**Exercise requirements**
With the pictures left out, copy the listing below exactly.

**Records for the task**
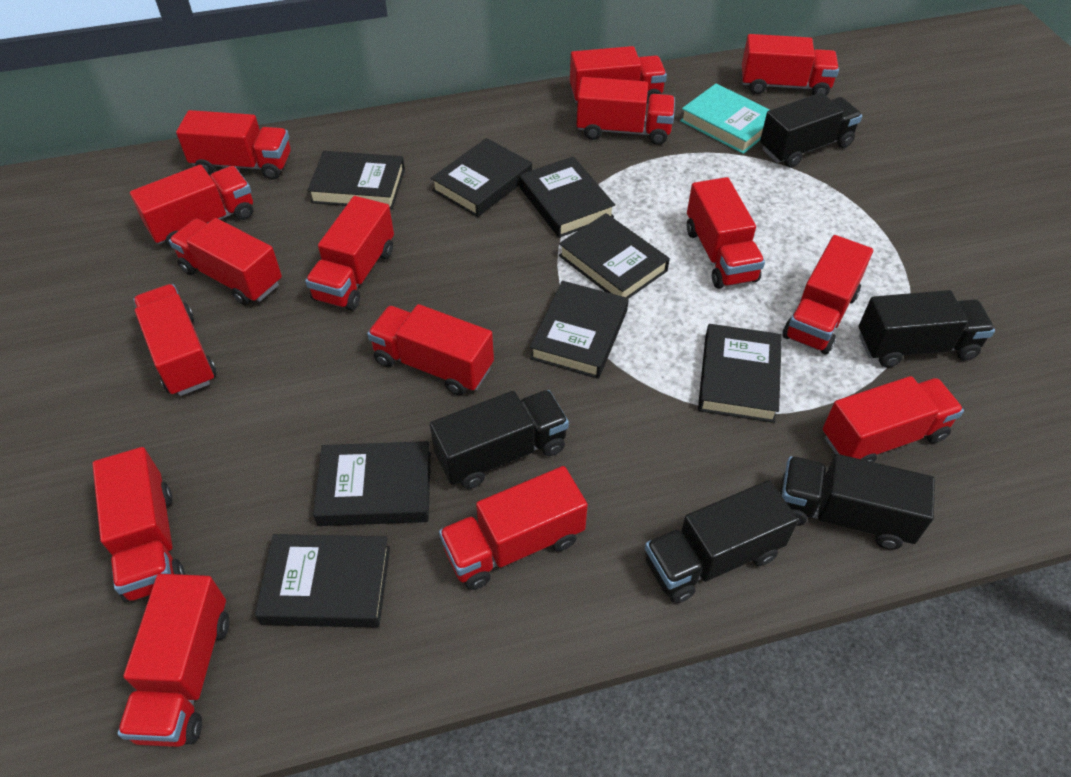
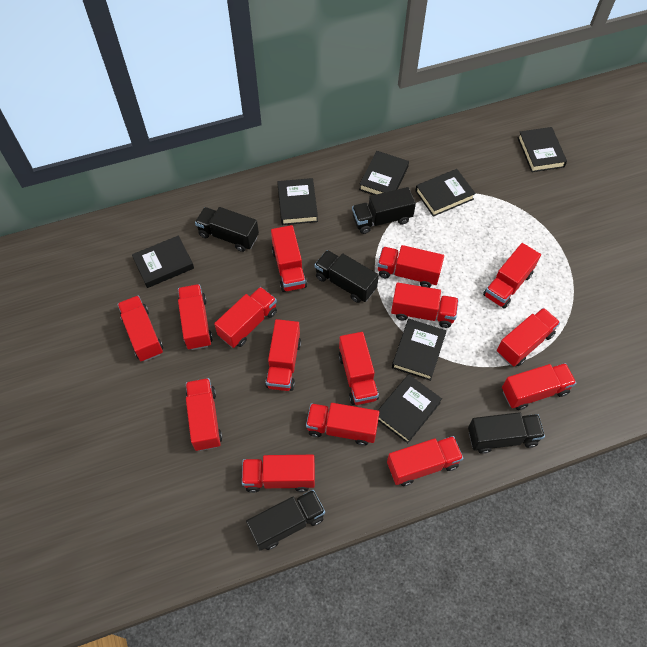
black book: 8 -> 7
turquoise book: 1 -> 0

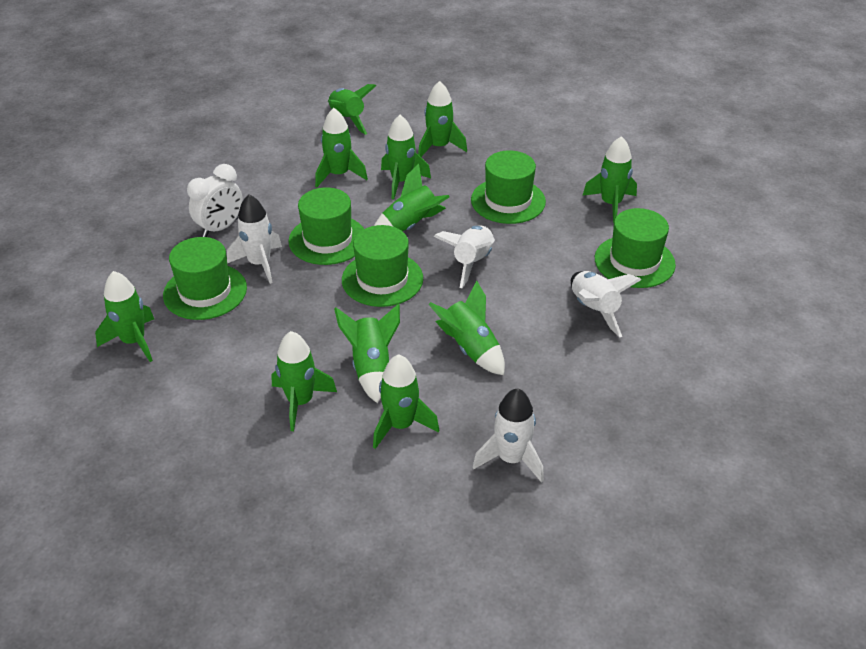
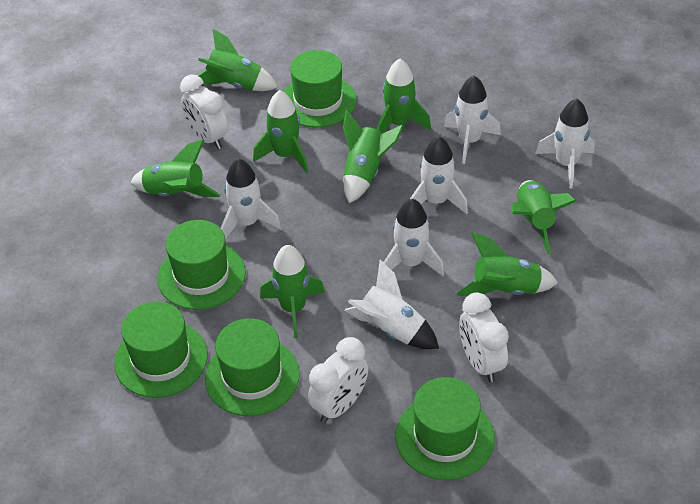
green rocket: 11 -> 8
white clock: 1 -> 3
white rocket: 4 -> 6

**Solution to this exercise**
black book: 8 -> 7
turquoise book: 1 -> 0

green rocket: 11 -> 8
white clock: 1 -> 3
white rocket: 4 -> 6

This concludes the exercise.